ENTRIES SHOWN Block Start

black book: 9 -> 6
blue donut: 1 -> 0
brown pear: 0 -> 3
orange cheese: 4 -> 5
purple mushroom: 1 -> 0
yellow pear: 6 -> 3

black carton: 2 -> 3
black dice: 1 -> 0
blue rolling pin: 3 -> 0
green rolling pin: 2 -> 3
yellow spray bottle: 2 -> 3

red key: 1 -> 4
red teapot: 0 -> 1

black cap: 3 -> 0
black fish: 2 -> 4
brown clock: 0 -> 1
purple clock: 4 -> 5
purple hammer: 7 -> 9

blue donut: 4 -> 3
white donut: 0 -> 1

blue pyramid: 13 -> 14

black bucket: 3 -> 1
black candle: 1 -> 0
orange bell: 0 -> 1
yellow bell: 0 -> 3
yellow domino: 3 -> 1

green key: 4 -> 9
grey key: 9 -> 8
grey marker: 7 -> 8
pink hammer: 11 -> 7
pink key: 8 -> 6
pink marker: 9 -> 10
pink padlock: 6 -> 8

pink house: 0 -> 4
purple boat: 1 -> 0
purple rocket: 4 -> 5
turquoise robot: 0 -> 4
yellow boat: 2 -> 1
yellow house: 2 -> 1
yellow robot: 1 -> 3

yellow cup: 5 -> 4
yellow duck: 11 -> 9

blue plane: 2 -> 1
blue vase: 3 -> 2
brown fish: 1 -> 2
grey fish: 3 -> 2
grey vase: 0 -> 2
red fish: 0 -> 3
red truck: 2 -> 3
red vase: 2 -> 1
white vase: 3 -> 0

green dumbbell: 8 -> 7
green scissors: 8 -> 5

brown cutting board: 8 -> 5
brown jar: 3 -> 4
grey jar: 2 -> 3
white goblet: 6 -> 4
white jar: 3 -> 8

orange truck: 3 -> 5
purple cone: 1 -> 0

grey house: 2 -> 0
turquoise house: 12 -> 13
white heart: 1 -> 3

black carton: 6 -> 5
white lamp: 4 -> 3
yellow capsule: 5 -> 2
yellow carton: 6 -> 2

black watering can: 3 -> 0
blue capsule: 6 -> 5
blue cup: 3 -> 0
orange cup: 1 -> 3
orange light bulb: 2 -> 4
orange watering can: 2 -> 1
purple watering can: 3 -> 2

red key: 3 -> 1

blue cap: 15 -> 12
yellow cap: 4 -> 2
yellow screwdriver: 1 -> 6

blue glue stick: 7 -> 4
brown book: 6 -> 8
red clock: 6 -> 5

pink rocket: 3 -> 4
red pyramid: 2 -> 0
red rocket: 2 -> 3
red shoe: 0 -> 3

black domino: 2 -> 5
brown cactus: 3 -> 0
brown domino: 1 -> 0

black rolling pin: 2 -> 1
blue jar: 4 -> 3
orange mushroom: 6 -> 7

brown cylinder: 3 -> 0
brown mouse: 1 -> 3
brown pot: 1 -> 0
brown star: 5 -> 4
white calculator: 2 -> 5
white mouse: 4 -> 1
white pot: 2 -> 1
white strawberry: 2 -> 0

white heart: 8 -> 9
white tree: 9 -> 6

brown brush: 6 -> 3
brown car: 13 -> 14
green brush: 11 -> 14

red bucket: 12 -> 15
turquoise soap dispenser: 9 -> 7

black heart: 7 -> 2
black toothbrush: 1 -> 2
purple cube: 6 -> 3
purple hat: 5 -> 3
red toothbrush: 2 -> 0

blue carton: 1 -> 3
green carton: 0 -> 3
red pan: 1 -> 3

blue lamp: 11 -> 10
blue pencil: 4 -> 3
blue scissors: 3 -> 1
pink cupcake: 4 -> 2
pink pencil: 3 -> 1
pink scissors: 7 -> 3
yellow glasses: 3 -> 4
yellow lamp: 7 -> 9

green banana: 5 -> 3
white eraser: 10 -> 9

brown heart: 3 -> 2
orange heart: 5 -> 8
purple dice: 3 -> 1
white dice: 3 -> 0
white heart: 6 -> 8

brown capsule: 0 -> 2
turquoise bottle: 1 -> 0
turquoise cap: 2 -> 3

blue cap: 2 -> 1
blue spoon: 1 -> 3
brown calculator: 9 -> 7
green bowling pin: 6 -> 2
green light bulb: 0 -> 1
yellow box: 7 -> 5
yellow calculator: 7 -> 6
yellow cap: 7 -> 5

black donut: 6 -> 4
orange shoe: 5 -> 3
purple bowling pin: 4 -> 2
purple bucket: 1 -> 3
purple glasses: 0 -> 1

ENTRIES SHOWN Block End

- _TRY IT_:
What do the lines above say from the one containing "yellow pear: 6 -> 3" down to the one containing "blue pyramid: 13 -> 14"? Return them exactly, both end lines included, and only them.

- _RESULT OF THE EXERCISE_:
yellow pear: 6 -> 3

black carton: 2 -> 3
black dice: 1 -> 0
blue rolling pin: 3 -> 0
green rolling pin: 2 -> 3
yellow spray bottle: 2 -> 3

red key: 1 -> 4
red teapot: 0 -> 1

black cap: 3 -> 0
black fish: 2 -> 4
brown clock: 0 -> 1
purple clock: 4 -> 5
purple hammer: 7 -> 9

blue donut: 4 -> 3
white donut: 0 -> 1

blue pyramid: 13 -> 14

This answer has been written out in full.